What this task involves: What you give back should be only the lines from the one holding "cyan arrow: (138, 90) -> (95, 83), size x1.5" through the final line of the records, each reproduced exactly.

(Geometric shape edit sequences)
⟨
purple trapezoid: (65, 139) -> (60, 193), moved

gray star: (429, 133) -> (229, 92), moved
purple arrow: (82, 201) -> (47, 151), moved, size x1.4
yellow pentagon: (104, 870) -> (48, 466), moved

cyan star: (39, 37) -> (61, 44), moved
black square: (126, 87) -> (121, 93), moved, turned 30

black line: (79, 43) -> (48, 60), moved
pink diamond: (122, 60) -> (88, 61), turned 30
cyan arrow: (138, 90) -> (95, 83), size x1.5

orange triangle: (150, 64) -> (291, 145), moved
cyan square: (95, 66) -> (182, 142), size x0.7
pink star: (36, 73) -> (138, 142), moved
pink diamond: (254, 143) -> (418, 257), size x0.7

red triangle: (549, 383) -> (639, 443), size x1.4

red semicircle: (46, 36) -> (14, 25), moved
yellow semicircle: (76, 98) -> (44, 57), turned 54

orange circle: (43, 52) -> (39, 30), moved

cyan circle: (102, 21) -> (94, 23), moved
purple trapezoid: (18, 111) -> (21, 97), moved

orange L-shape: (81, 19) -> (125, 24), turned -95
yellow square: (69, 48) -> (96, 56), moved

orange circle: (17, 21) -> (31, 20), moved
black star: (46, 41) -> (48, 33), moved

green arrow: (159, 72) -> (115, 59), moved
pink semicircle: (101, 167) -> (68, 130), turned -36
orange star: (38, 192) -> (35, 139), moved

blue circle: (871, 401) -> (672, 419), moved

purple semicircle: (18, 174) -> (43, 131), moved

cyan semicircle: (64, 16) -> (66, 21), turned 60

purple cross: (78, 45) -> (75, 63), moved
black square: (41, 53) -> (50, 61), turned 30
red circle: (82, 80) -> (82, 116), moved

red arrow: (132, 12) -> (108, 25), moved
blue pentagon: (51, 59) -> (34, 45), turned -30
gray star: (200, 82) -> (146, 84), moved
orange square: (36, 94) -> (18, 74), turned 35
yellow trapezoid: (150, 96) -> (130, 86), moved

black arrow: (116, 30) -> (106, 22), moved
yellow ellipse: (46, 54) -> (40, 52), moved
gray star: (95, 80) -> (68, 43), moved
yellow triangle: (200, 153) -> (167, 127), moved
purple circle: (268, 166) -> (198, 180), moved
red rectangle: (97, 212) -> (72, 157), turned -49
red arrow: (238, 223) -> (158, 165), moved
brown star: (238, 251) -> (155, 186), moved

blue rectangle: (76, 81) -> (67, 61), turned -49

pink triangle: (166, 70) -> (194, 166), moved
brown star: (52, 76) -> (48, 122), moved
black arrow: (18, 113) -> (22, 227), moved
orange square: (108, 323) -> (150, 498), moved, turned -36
⟩
Response for this exercise:
cyan arrow: (138, 90) -> (95, 83), size x1.5

orange triangle: (150, 64) -> (291, 145), moved
cyan square: (95, 66) -> (182, 142), size x0.7
pink star: (36, 73) -> (138, 142), moved
pink diamond: (254, 143) -> (418, 257), size x0.7

red triangle: (549, 383) -> (639, 443), size x1.4

red semicircle: (46, 36) -> (14, 25), moved
yellow semicircle: (76, 98) -> (44, 57), turned 54

orange circle: (43, 52) -> (39, 30), moved

cyan circle: (102, 21) -> (94, 23), moved
purple trapezoid: (18, 111) -> (21, 97), moved

orange L-shape: (81, 19) -> (125, 24), turned -95
yellow square: (69, 48) -> (96, 56), moved

orange circle: (17, 21) -> (31, 20), moved
black star: (46, 41) -> (48, 33), moved

green arrow: (159, 72) -> (115, 59), moved
pink semicircle: (101, 167) -> (68, 130), turned -36
orange star: (38, 192) -> (35, 139), moved

blue circle: (871, 401) -> (672, 419), moved

purple semicircle: (18, 174) -> (43, 131), moved

cyan semicircle: (64, 16) -> (66, 21), turned 60

purple cross: (78, 45) -> (75, 63), moved
black square: (41, 53) -> (50, 61), turned 30
red circle: (82, 80) -> (82, 116), moved

red arrow: (132, 12) -> (108, 25), moved
blue pentagon: (51, 59) -> (34, 45), turned -30
gray star: (200, 82) -> (146, 84), moved
orange square: (36, 94) -> (18, 74), turned 35
yellow trapezoid: (150, 96) -> (130, 86), moved

black arrow: (116, 30) -> (106, 22), moved
yellow ellipse: (46, 54) -> (40, 52), moved
gray star: (95, 80) -> (68, 43), moved
yellow triangle: (200, 153) -> (167, 127), moved
purple circle: (268, 166) -> (198, 180), moved
red rectangle: (97, 212) -> (72, 157), turned -49
red arrow: (238, 223) -> (158, 165), moved
brown star: (238, 251) -> (155, 186), moved

blue rectangle: (76, 81) -> (67, 61), turned -49

pink triangle: (166, 70) -> (194, 166), moved
brown star: (52, 76) -> (48, 122), moved
black arrow: (18, 113) -> (22, 227), moved
orange square: (108, 323) -> (150, 498), moved, turned -36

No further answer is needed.